(What is required)
From the line with "D3: diode (A" through the line with "J2 pin 1: AC1 -> GND", repeat the entries verbatim, both end lines included, and add nothing.

(Available data)
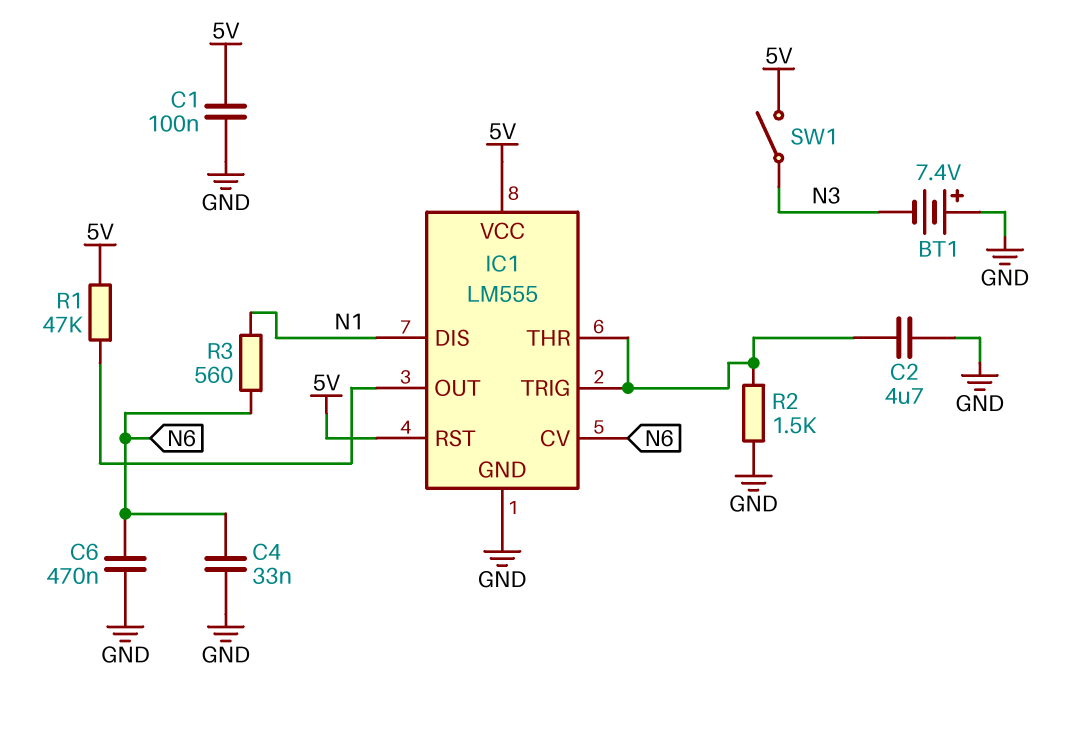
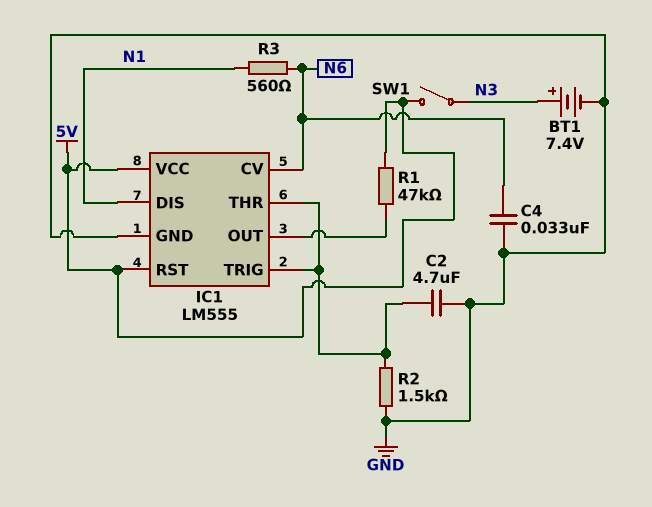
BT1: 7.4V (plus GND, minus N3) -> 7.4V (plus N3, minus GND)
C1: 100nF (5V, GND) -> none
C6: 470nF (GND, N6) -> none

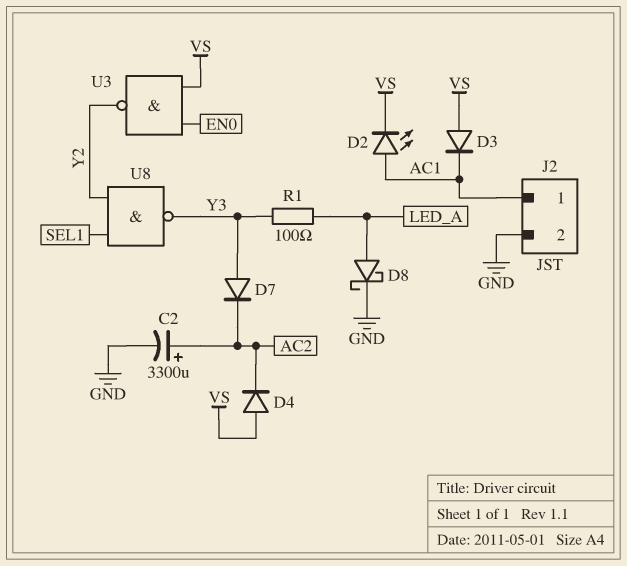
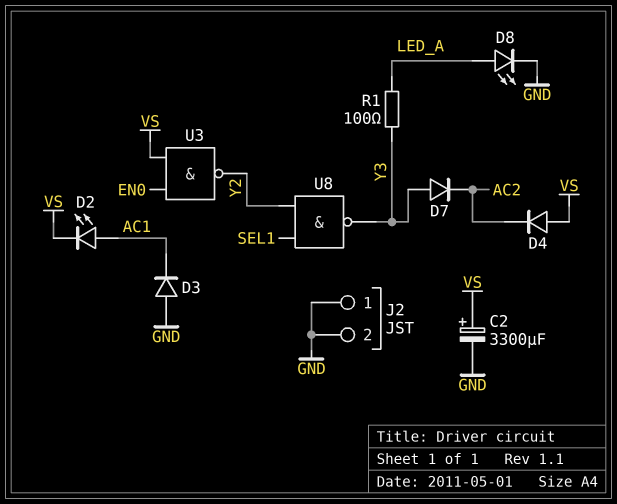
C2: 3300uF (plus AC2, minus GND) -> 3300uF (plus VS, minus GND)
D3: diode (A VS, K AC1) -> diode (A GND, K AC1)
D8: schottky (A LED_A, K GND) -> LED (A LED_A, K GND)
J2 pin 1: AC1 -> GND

...

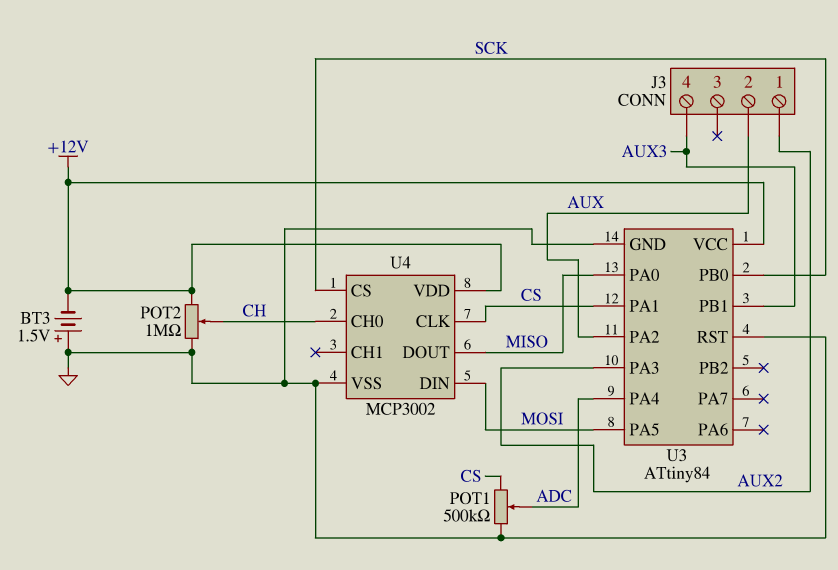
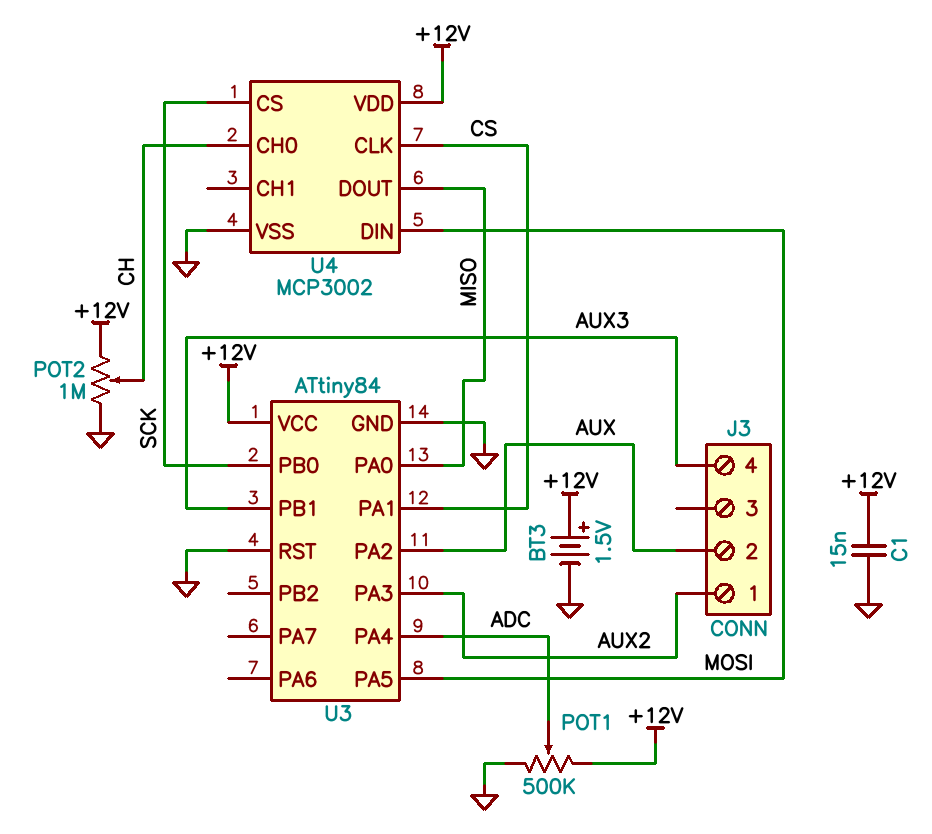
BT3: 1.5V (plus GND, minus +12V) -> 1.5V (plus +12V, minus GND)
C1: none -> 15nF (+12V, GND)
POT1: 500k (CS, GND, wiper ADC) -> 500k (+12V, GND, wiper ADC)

--

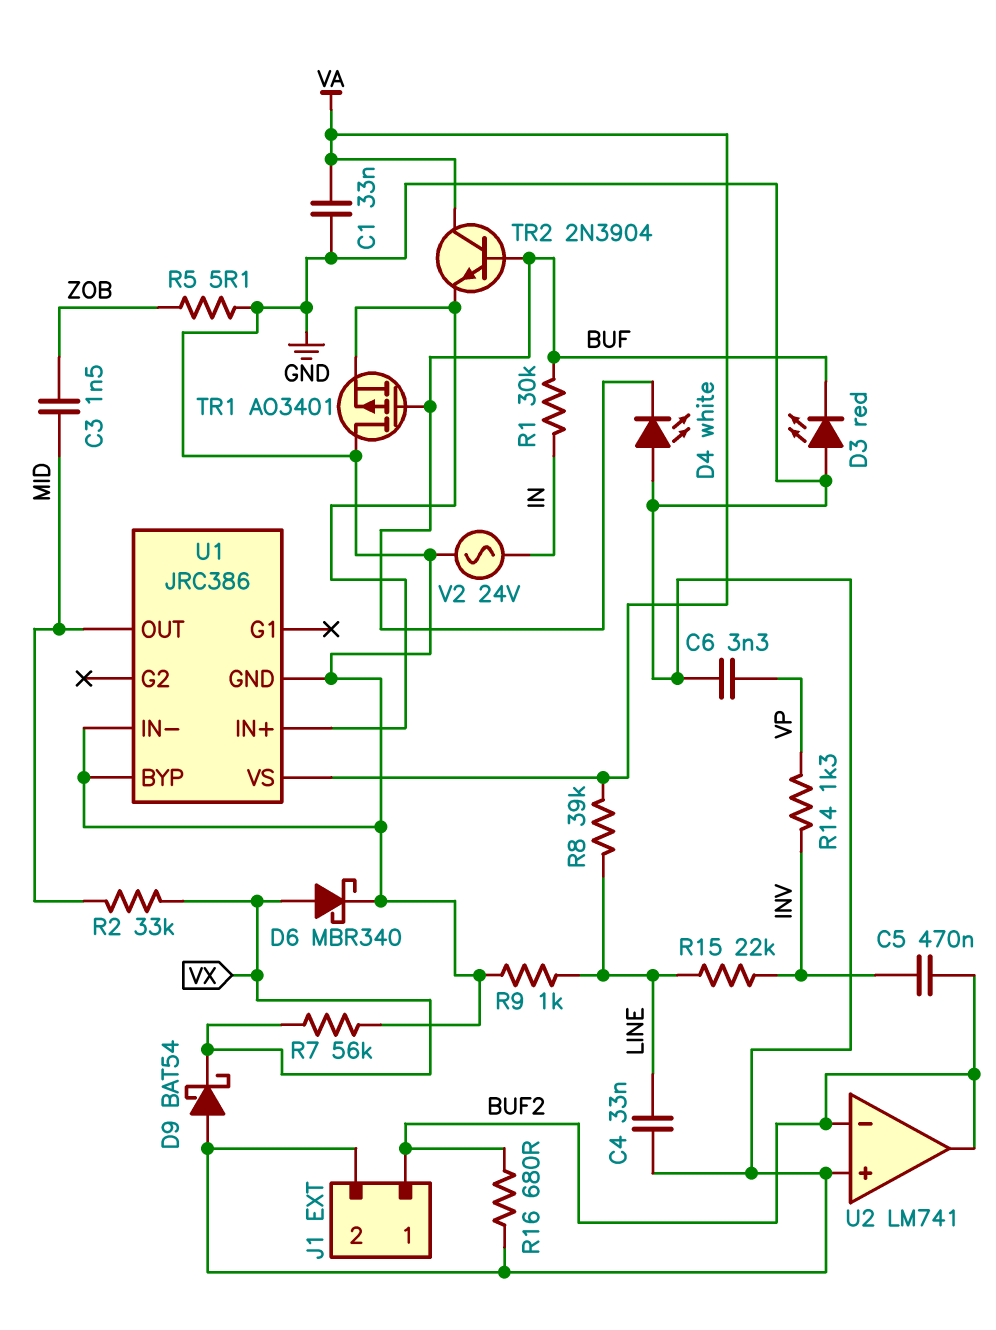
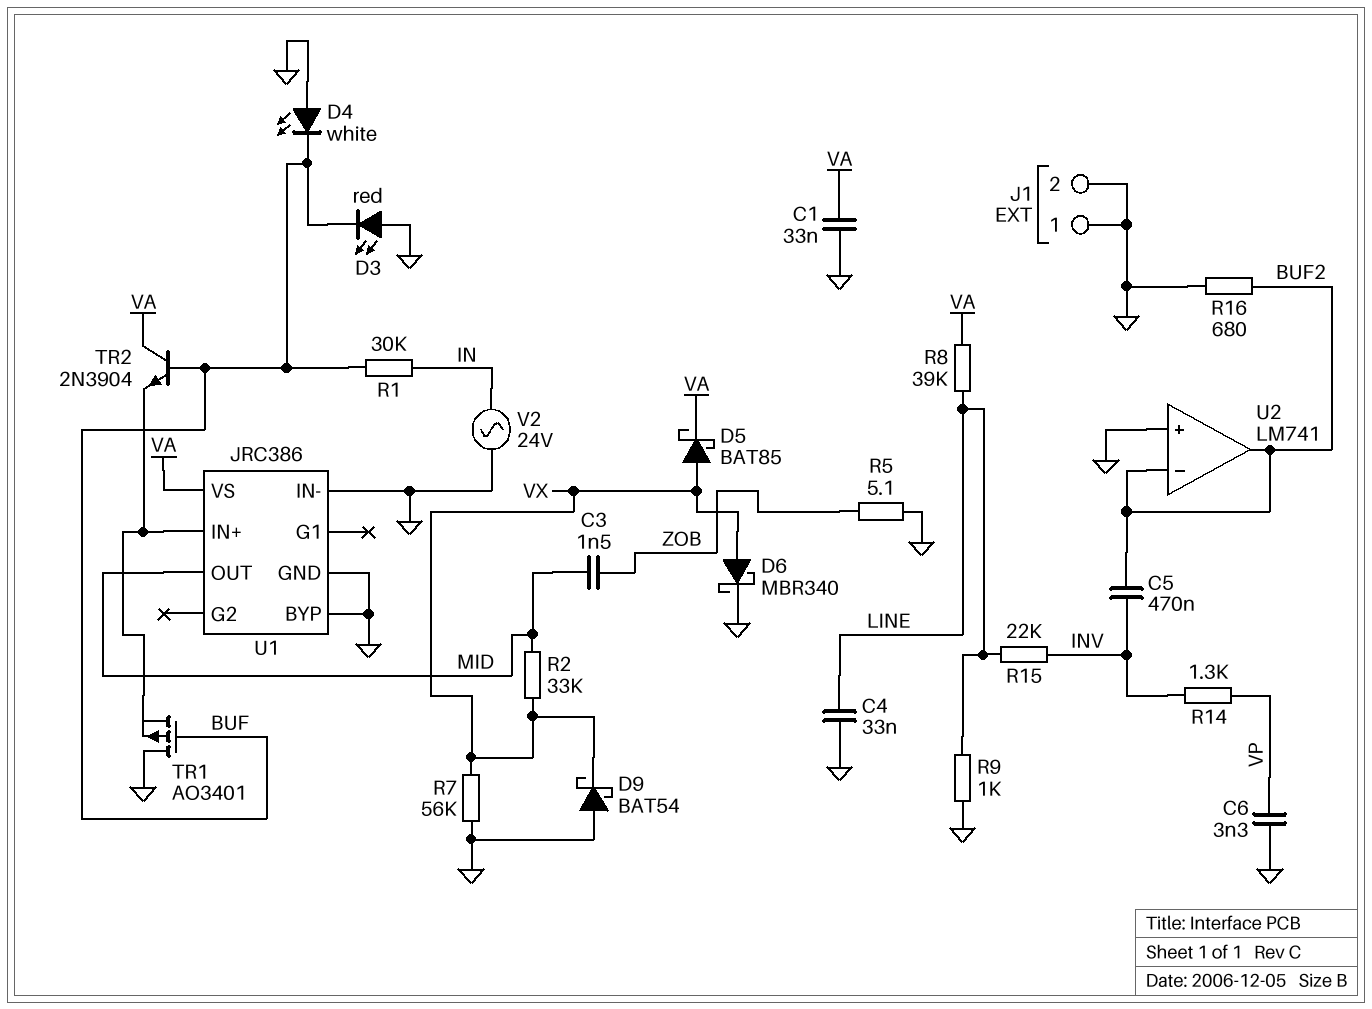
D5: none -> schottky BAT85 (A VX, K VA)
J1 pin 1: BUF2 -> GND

(Exercise solution)
D3: diode (A VS, K AC1) -> diode (A GND, K AC1)
D8: schottky (A LED_A, K GND) -> LED (A LED_A, K GND)
J2 pin 1: AC1 -> GND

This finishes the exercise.